Start of Block
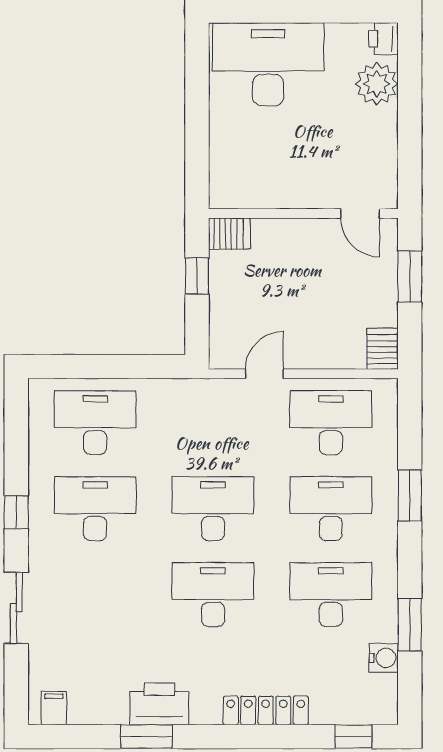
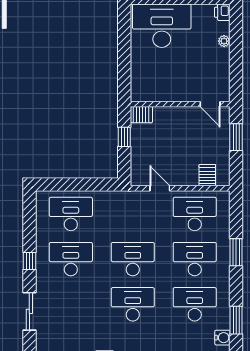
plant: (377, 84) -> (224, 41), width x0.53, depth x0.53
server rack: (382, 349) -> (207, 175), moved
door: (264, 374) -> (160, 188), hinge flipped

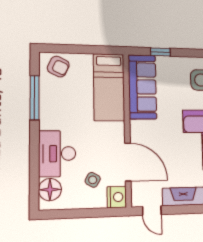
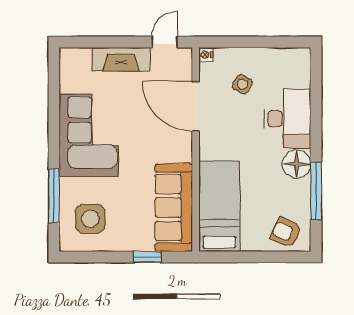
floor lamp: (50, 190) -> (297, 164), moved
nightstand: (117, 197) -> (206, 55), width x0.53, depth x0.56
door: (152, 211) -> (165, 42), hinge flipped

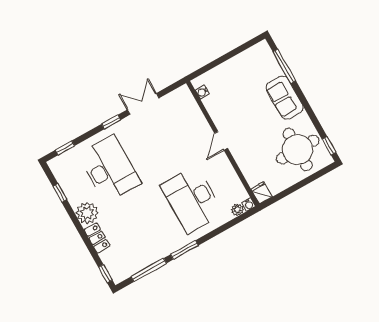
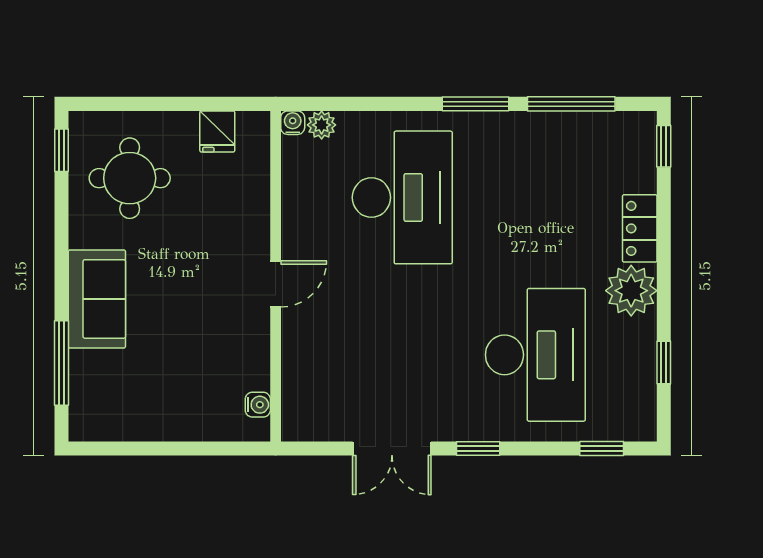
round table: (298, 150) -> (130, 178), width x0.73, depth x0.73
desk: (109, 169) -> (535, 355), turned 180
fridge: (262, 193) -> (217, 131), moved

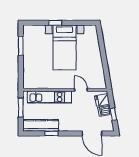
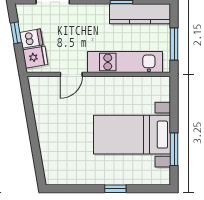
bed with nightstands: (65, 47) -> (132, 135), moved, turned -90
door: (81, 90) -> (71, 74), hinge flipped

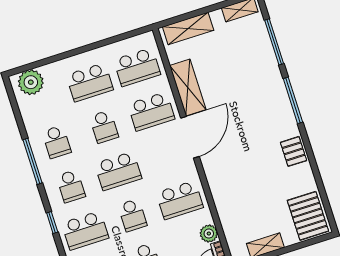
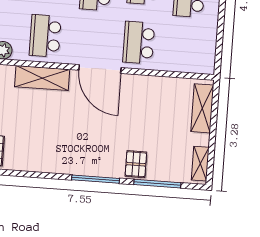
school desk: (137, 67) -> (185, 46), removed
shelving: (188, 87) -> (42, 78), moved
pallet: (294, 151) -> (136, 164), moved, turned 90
End of Block
» Exercise:
The word "hinge": say how many lines of the records hold it, and give nothing but the number.

» Worked solution:
3